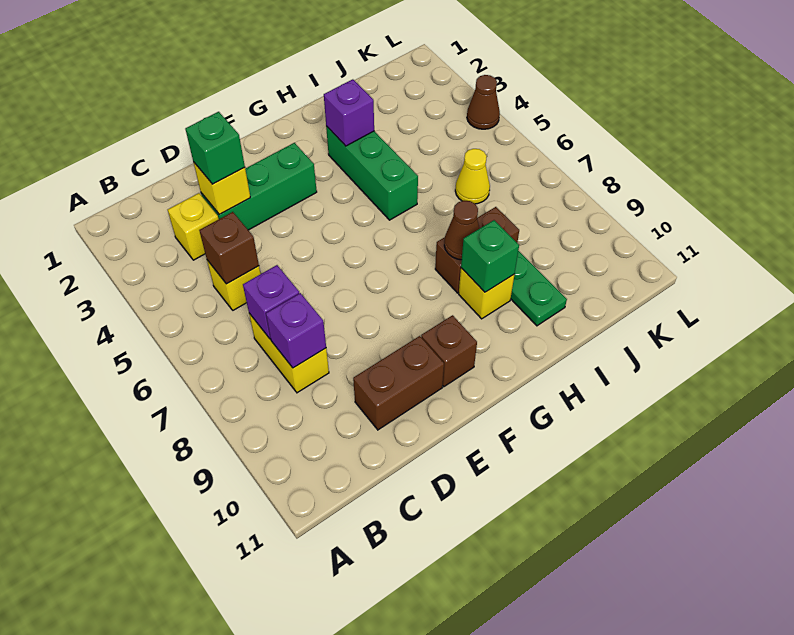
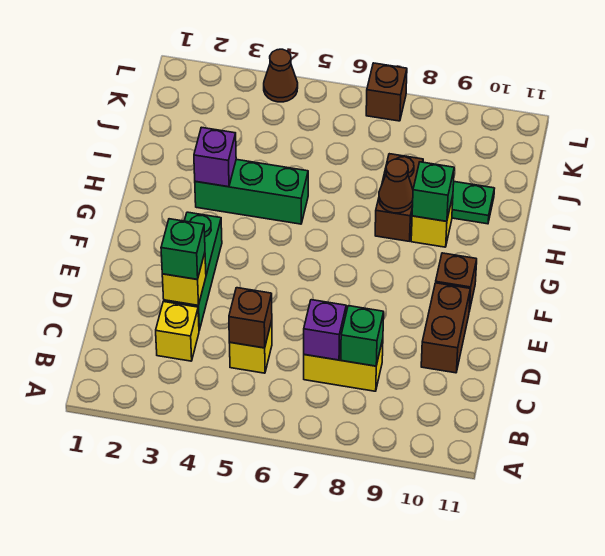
purple brick C8 level 2 -> green brick C8 level 2
yellow cone J6 level 1 -> none
none -> brown brick L7 level 1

Task goal: Pictures are not part of the copy; transcribe the rest of the data verbatim.

Exercise answer:
purple brick C8 level 2 -> green brick C8 level 2
yellow cone J6 level 1 -> none
none -> brown brick L7 level 1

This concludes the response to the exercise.